What is required – Your answer is a copy of every line in the records where "pink" appears.

Entries shown –

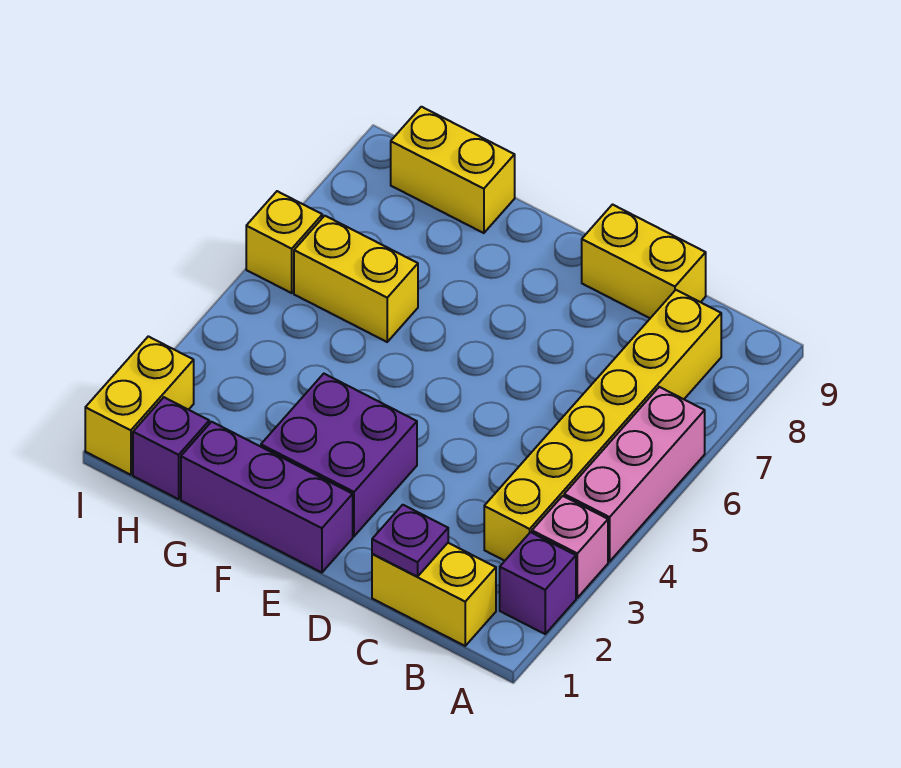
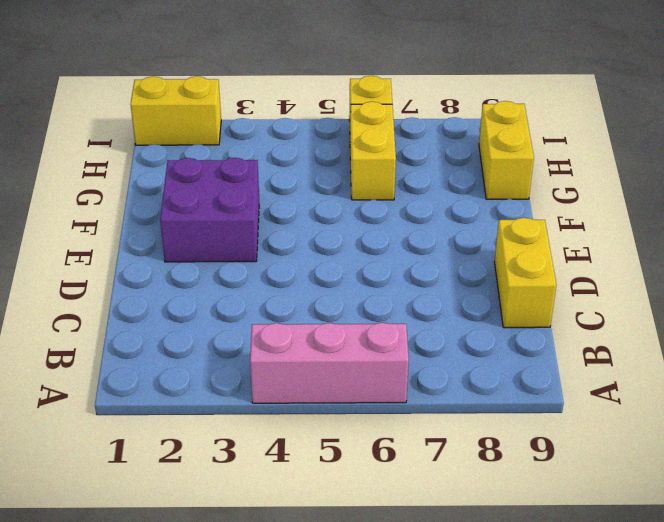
none -> purple brick A2 level 1
none -> pink brick A3 level 1
none -> yellow brick B1:C1 level 1

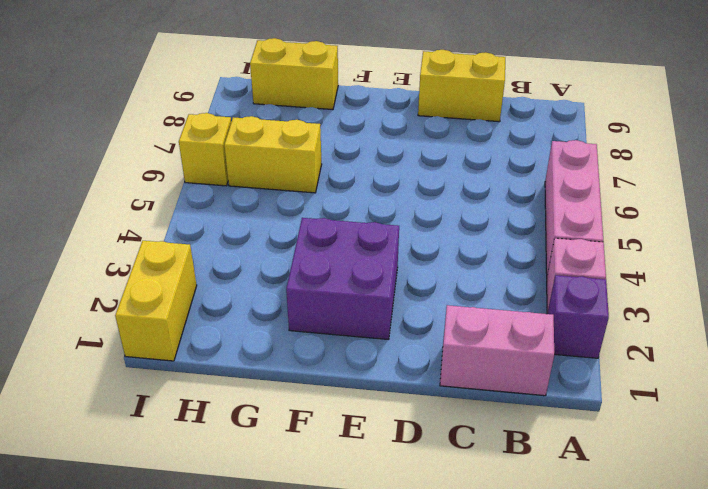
pink brick B1:C1 level 1 -> yellow brick B1:C1 level 1
none -> yellow brick B3:B8 level 1
none -> purple brick E1:G1 level 1
none -> purple brick H1 level 1

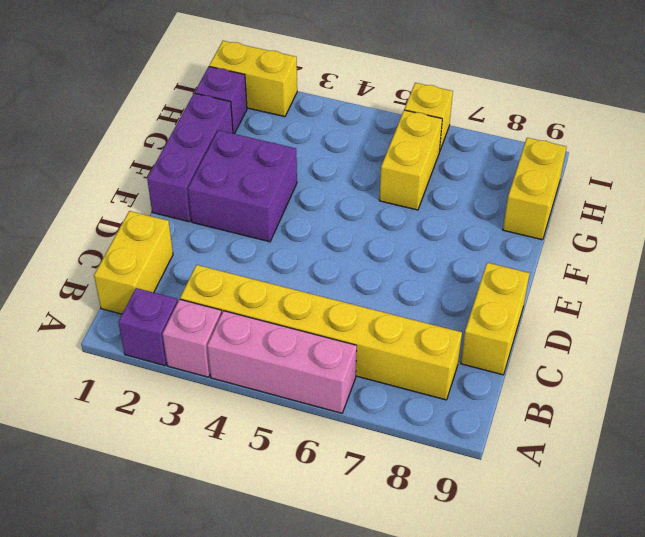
none -> purple plate C1 level 2

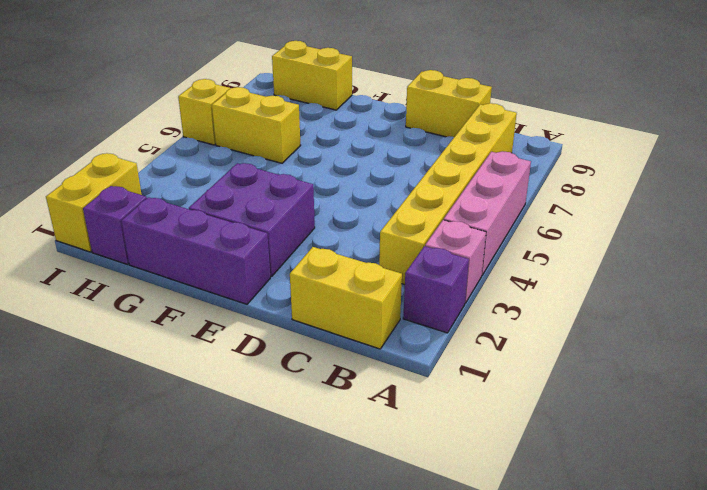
none -> purple plate C1 level 2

Expected answer –
none -> pink brick A3 level 1
pink brick B1:C1 level 1 -> yellow brick B1:C1 level 1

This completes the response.